Task statement ▸
Your answer should hold the data exactly as given, minus any picture.
Top of Raw data
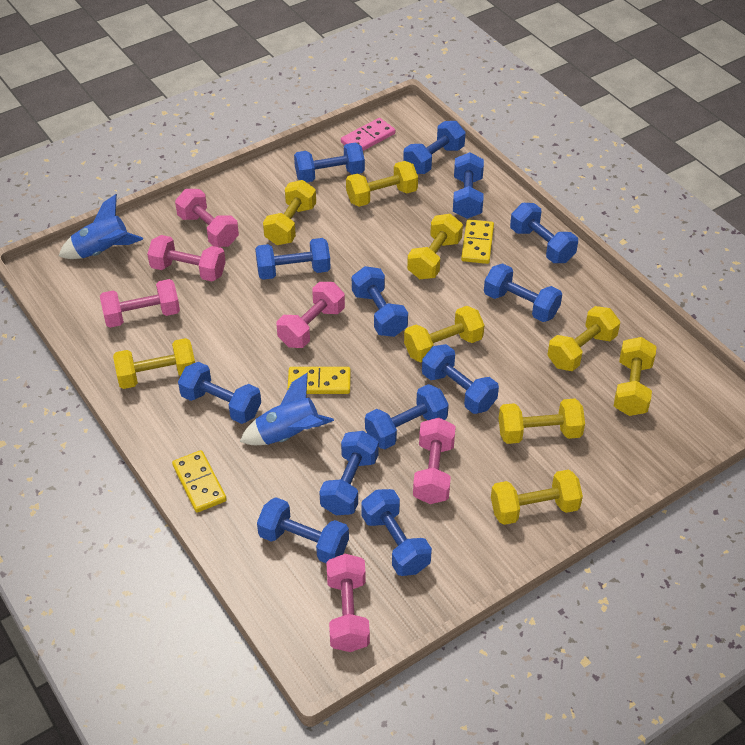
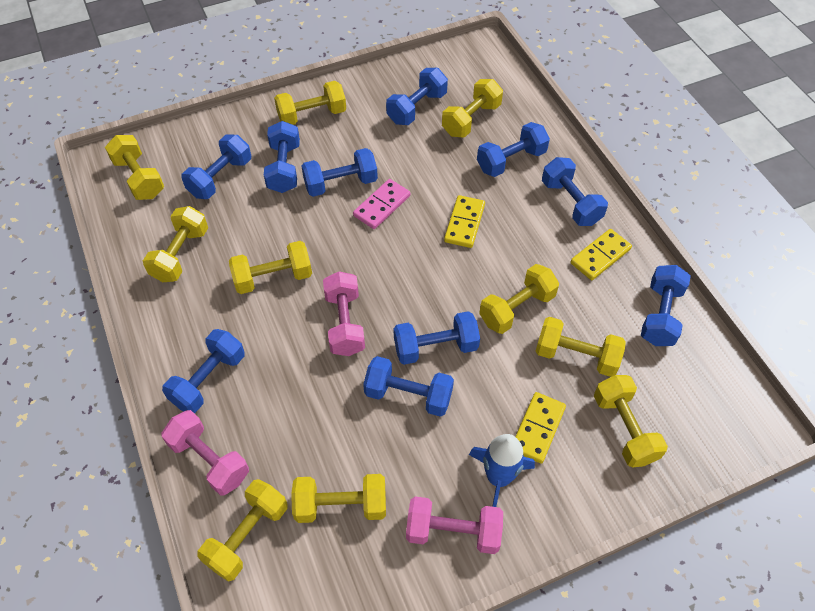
blue dumbbell: 13 -> 10
blue rocket: 2 -> 1
pink dumbbell: 6 -> 3
yellow dumbbell: 9 -> 10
Bottom of Raw data
Result below ▸
blue dumbbell: 13 -> 10
blue rocket: 2 -> 1
pink dumbbell: 6 -> 3
yellow dumbbell: 9 -> 10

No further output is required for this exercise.